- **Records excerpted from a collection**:
'''
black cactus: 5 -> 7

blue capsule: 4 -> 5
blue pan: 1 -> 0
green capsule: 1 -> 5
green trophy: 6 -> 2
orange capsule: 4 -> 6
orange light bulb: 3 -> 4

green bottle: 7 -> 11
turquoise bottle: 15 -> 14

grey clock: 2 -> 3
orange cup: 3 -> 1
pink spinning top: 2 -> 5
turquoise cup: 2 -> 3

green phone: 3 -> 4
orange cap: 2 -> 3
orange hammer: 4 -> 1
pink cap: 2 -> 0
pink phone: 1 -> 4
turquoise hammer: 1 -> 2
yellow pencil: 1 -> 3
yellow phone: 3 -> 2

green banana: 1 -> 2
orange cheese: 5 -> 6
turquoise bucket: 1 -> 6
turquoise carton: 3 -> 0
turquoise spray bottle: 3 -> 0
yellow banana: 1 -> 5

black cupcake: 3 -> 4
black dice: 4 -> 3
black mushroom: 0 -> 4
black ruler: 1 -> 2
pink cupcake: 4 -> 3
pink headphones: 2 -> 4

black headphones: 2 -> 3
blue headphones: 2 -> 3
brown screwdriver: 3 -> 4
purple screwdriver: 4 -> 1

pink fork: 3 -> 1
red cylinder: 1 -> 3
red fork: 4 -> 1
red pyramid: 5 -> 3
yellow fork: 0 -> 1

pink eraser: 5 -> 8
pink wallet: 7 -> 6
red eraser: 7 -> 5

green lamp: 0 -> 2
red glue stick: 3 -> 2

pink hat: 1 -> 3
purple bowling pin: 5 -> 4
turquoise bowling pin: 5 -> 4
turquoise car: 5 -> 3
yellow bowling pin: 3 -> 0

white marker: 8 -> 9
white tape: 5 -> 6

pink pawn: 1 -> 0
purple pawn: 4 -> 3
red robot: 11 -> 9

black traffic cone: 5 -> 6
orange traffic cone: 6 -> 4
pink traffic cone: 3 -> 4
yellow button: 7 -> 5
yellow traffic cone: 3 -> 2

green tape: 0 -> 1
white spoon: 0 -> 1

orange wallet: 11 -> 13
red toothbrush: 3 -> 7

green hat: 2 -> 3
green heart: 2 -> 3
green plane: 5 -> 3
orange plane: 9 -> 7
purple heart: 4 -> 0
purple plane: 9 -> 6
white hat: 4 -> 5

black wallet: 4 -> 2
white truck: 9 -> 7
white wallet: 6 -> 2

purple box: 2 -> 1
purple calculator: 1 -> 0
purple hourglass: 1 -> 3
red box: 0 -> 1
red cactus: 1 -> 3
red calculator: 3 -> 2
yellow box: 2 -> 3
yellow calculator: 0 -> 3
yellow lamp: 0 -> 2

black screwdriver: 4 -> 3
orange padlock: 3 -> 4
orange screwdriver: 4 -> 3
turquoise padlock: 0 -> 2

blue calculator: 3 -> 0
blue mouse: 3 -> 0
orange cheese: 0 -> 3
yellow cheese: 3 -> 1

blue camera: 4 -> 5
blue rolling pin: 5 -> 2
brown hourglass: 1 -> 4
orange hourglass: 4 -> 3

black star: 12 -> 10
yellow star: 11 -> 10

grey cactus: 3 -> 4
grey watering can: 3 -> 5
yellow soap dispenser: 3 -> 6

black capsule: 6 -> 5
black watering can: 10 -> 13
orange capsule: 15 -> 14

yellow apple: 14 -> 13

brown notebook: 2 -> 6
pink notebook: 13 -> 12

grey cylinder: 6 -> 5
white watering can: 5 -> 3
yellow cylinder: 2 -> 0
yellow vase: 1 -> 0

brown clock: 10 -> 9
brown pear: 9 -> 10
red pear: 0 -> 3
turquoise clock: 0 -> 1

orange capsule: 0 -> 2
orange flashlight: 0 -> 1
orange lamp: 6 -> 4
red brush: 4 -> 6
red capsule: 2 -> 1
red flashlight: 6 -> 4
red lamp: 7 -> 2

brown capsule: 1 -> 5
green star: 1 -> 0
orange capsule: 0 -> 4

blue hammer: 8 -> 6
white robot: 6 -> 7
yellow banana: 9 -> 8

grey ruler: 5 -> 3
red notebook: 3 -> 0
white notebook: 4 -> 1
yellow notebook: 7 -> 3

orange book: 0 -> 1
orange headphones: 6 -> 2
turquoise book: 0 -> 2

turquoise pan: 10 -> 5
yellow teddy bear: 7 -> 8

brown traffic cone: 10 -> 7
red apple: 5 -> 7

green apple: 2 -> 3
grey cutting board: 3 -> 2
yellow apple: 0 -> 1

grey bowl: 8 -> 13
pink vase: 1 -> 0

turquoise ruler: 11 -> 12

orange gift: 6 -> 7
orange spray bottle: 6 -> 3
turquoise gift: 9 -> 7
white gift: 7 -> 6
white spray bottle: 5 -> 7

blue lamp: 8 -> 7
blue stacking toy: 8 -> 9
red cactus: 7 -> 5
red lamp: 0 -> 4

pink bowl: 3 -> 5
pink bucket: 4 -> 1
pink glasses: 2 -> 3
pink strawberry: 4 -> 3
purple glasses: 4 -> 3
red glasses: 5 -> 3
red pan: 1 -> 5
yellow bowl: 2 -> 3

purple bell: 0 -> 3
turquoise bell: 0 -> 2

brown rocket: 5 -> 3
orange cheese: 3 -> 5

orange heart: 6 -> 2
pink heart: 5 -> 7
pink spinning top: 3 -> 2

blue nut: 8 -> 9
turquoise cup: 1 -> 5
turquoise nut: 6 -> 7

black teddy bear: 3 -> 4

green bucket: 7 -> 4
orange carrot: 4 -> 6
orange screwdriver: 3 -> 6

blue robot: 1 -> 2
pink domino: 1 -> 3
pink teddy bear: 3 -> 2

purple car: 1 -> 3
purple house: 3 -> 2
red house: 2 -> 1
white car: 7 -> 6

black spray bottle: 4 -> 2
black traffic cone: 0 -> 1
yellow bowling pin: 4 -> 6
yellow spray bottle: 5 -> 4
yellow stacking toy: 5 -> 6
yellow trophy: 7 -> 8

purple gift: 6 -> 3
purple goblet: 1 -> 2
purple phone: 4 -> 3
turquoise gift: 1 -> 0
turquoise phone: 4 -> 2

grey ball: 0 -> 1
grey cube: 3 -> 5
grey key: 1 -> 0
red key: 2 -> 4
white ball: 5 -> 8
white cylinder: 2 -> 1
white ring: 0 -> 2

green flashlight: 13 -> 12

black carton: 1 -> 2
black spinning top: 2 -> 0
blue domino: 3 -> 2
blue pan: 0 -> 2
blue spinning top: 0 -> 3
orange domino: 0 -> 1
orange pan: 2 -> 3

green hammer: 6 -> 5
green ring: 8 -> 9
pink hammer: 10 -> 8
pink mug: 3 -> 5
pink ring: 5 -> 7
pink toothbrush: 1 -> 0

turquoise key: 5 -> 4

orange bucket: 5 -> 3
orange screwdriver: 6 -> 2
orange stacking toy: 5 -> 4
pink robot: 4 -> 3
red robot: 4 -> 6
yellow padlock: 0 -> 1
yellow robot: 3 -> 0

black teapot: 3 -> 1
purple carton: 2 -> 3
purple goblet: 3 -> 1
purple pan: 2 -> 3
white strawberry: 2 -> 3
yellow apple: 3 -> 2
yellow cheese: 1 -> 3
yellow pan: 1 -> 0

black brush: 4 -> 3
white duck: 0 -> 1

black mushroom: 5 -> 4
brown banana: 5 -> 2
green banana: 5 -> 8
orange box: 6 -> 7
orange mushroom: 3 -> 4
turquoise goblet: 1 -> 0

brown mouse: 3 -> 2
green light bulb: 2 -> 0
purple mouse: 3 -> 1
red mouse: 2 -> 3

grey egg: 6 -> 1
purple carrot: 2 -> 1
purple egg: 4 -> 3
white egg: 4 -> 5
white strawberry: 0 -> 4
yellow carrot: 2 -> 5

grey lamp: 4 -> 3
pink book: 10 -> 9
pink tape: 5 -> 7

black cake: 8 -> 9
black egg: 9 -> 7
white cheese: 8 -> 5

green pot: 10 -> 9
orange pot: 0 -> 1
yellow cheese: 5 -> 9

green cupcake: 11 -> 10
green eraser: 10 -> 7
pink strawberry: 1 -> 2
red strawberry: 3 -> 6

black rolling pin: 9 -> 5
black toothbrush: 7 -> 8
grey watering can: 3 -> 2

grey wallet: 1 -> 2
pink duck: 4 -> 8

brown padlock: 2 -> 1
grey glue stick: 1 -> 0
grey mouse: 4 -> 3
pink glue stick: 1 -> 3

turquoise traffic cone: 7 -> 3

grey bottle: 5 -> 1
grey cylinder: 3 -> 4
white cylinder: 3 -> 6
'''
- **Problem details**: All lines in the records above that contain "spray" are to be reported.

- **Expected output**:
turquoise spray bottle: 3 -> 0
orange spray bottle: 6 -> 3
white spray bottle: 5 -> 7
black spray bottle: 4 -> 2
yellow spray bottle: 5 -> 4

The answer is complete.